■ What to do:
What is needed is an exact copy of all the records.

[Records from a dataset]
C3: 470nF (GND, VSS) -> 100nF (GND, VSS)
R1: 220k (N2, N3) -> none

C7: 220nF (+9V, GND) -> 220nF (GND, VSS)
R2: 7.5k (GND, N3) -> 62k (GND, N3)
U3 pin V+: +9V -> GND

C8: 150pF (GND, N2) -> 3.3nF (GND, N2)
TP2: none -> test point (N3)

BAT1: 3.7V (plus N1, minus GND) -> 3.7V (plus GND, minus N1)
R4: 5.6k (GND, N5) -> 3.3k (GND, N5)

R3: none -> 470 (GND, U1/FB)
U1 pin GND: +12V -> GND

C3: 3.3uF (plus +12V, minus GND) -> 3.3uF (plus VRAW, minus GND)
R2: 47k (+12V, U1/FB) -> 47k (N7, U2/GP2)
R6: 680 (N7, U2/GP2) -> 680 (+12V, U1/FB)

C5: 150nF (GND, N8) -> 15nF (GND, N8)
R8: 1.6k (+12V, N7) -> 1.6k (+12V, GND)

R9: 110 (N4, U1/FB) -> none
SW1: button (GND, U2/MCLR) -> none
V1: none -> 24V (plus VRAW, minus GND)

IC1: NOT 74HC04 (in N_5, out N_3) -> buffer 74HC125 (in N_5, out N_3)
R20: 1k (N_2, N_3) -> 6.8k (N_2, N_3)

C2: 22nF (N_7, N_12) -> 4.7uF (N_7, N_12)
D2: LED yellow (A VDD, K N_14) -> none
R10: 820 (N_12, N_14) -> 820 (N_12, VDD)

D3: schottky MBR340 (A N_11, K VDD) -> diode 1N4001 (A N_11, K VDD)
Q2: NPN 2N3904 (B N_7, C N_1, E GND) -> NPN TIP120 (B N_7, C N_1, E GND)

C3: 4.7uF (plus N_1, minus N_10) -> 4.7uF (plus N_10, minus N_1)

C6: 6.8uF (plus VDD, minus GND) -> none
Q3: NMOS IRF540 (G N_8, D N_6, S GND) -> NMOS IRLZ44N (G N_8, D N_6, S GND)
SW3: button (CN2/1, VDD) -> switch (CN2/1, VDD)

■ Task result:
C3: 470nF (GND, VSS) -> 100nF (GND, VSS)
R1: 220k (N2, N3) -> none

C7: 220nF (+9V, GND) -> 220nF (GND, VSS)
R2: 7.5k (GND, N3) -> 62k (GND, N3)
U3 pin V+: +9V -> GND

C8: 150pF (GND, N2) -> 3.3nF (GND, N2)
TP2: none -> test point (N3)

BAT1: 3.7V (plus N1, minus GND) -> 3.7V (plus GND, minus N1)
R4: 5.6k (GND, N5) -> 3.3k (GND, N5)

R3: none -> 470 (GND, U1/FB)
U1 pin GND: +12V -> GND

C3: 3.3uF (plus +12V, minus GND) -> 3.3uF (plus VRAW, minus GND)
R2: 47k (+12V, U1/FB) -> 47k (N7, U2/GP2)
R6: 680 (N7, U2/GP2) -> 680 (+12V, U1/FB)

C5: 150nF (GND, N8) -> 15nF (GND, N8)
R8: 1.6k (+12V, N7) -> 1.6k (+12V, GND)

R9: 110 (N4, U1/FB) -> none
SW1: button (GND, U2/MCLR) -> none
V1: none -> 24V (plus VRAW, minus GND)

IC1: NOT 74HC04 (in N_5, out N_3) -> buffer 74HC125 (in N_5, out N_3)
R20: 1k (N_2, N_3) -> 6.8k (N_2, N_3)

C2: 22nF (N_7, N_12) -> 4.7uF (N_7, N_12)
D2: LED yellow (A VDD, K N_14) -> none
R10: 820 (N_12, N_14) -> 820 (N_12, VDD)

D3: schottky MBR340 (A N_11, K VDD) -> diode 1N4001 (A N_11, K VDD)
Q2: NPN 2N3904 (B N_7, C N_1, E GND) -> NPN TIP120 (B N_7, C N_1, E GND)

C3: 4.7uF (plus N_1, minus N_10) -> 4.7uF (plus N_10, minus N_1)

C6: 6.8uF (plus VDD, minus GND) -> none
Q3: NMOS IRF540 (G N_8, D N_6, S GND) -> NMOS IRLZ44N (G N_8, D N_6, S GND)
SW3: button (CN2/1, VDD) -> switch (CN2/1, VDD)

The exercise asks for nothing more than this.